Render the material below as a Markdown table with the columns Row and Text. Give each nonblank line its own row, numbered in order from 1, and leave out the blank lines.
============
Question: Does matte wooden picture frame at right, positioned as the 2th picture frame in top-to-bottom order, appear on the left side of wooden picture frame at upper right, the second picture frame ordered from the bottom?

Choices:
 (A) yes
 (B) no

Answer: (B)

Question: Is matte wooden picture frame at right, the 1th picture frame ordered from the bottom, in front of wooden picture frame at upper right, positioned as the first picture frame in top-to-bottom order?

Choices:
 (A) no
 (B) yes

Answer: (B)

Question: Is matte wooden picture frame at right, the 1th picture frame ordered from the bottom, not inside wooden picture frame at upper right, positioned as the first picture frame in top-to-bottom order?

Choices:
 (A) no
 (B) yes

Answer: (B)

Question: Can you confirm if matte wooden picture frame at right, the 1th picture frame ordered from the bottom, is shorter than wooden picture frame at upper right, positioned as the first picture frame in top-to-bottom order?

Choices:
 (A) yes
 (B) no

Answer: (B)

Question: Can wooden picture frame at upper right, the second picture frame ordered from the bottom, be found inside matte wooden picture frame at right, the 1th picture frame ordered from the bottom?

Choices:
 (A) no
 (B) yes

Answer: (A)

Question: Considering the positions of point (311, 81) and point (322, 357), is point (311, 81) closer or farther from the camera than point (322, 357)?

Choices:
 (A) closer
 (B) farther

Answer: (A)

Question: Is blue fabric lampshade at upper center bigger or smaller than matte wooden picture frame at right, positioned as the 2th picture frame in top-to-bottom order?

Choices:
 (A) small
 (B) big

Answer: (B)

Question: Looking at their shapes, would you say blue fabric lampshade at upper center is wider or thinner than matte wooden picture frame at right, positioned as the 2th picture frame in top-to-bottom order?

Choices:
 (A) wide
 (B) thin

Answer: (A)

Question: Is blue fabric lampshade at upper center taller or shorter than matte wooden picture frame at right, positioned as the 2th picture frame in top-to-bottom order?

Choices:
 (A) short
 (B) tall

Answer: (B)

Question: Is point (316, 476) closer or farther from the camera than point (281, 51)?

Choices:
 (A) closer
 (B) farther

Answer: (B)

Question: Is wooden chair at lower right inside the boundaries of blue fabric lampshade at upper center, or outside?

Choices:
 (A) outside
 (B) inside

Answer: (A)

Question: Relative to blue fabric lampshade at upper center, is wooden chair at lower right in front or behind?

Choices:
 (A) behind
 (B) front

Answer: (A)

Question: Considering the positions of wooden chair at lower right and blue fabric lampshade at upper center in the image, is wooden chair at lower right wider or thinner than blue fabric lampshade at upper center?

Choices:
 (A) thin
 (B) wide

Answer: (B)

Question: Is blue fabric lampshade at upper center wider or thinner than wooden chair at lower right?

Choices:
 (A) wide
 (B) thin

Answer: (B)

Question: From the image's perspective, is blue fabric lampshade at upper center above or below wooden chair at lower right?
============
RESPONSE TO THE TASK =>
| Row | Text |
|---|---|
| 1 | Question: Does matte wooden picture frame at right, positioned as the 2th picture frame in top-to-bottom order, appear on the left side of wooden picture frame at upper right, the second picture frame ordered from the bottom? |
| 2 | Choices: |
| 3 |  (A) yes |
| 4 |  (B) no |
| 5 | Answer: (B) |
| 6 | Question: Is matte wooden picture frame at right, the 1th picture frame ordered from the bottom, in front of wooden picture frame at upper right, positioned as the first picture frame in top-to-bottom order? |
| 7 | Choices: |
| 8 |  (A) no |
| 9 |  (B) yes |
| 10 | Answer: (B) |
| 11 | Question: Is matte wooden picture frame at right, the 1th picture frame ordered from the bottom, not inside wooden picture frame at upper right, positioned as the first picture frame in top-to-bottom order? |
| 12 | Choices: |
| 13 |  (A) no |
| 14 |  (B) yes |
| 15 | Answer: (B) |
| 16 | Question: Can you confirm if matte wooden picture frame at right, the 1th picture frame ordered from the bottom, is shorter than wooden picture frame at upper right, positioned as the first picture frame in top-to-bottom order? |
| 17 | Choices: |
| 18 |  (A) yes |
| 19 |  (B) no |
| 20 | Answer: (B) |
| 21 | Question: Can wooden picture frame at upper right, the second picture frame ordered from the bottom, be found inside matte wooden picture frame at right, the 1th picture frame ordered from the bottom? |
| 22 | Choices: |
| 23 |  (A) no |
| 24 |  (B) yes |
| 25 | Answer: (A) |
| 26 | Question: Considering the positions of point (311, 81) and point (322, 357), is point (311, 81) closer or farther from the camera than point (322, 357)? |
| 27 | Choices: |
| 28 |  (A) closer |
| 29 |  (B) farther |
| 30 | Answer: (A) |
| 31 | Question: Is blue fabric lampshade at upper center bigger or smaller than matte wooden picture frame at right, positioned as the 2th picture frame in top-to-bottom order? |
| 32 | Choices: |
| 33 |  (A) small |
| 34 |  (B) big |
| 35 | Answer: (B) |
| 36 | Question: Looking at their shapes, would you say blue fabric lampshade at upper center is wider or thinner than matte wooden picture frame at right, positioned as the 2th picture frame in top-to-bottom order? |
| 37 | Choices: |
| 38 |  (A) wide |
| 39 |  (B) thin |
| 40 | Answer: (A) |
| 41 | Question: Is blue fabric lampshade at upper center taller or shorter than matte wooden picture frame at right, positioned as the 2th picture frame in top-to-bottom order? |
| 42 | Choices: |
| 43 |  (A) short |
| 44 |  (B) tall |
| 45 | Answer: (B) |
| 46 | Question: Is point (316, 476) closer or farther from the camera than point (281, 51)? |
| 47 | Choices: |
| 48 |  (A) closer |
| 49 |  (B) farther |
| 50 | Answer: (B) |
| 51 | Question: Is wooden chair at lower right inside the boundaries of blue fabric lampshade at upper center, or outside? |
| 52 | Choices: |
| 53 |  (A) outside |
| 54 |  (B) inside |
| 55 | Answer: (A) |
| 56 | Question: Relative to blue fabric lampshade at upper center, is wooden chair at lower right in front or behind? |
| 57 | Choices: |
| 58 |  (A) behind |
| 59 |  (B) front |
| 60 | Answer: (A) |
| 61 | Question: Considering the positions of wooden chair at lower right and blue fabric lampshade at upper center in the image, is wooden chair at lower right wider or thinner than blue fabric lampshade at upper center? |
| 62 | Choices: |
| 63 |  (A) thin |
| 64 |  (B) wide |
| 65 | Answer: (B) |
| 66 | Question: Is blue fabric lampshade at upper center wider or thinner than wooden chair at lower right? |
| 67 | Choices: |
| 68 |  (A) wide |
| 69 |  (B) thin |
| 70 | Answer: (B) |
| 71 | Question: From the image's perspective, is blue fabric lampshade at upper center above or below wooden chair at lower right? |